## Records provided
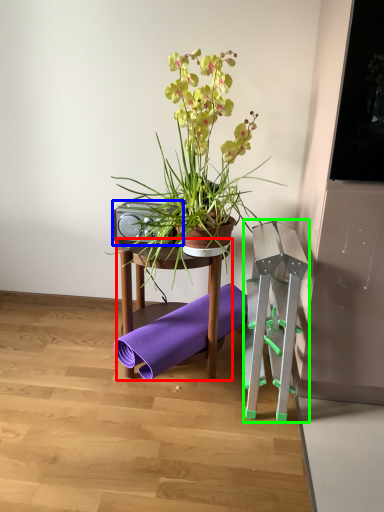
Question: Which is farther away from table (highlighted by a red box)? speaker (highlighted by a blue box) or step stool (highlighted by a green box)?

Choices:
 (A) speaker
 (B) step stool

Answer: (B)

## Assigned task
Write out the lines above again with "step stool" replaced by "ladder" everywhere it appears, and change nothing else. Leave the picture out.

## Answer for this exercise
Question: Which is farther away from table (highlighted by a red box)? speaker (highlighted by a blue box) or ladder (highlighted by a green box)?

Choices:
 (A) speaker
 (B) ladder

Answer: (B)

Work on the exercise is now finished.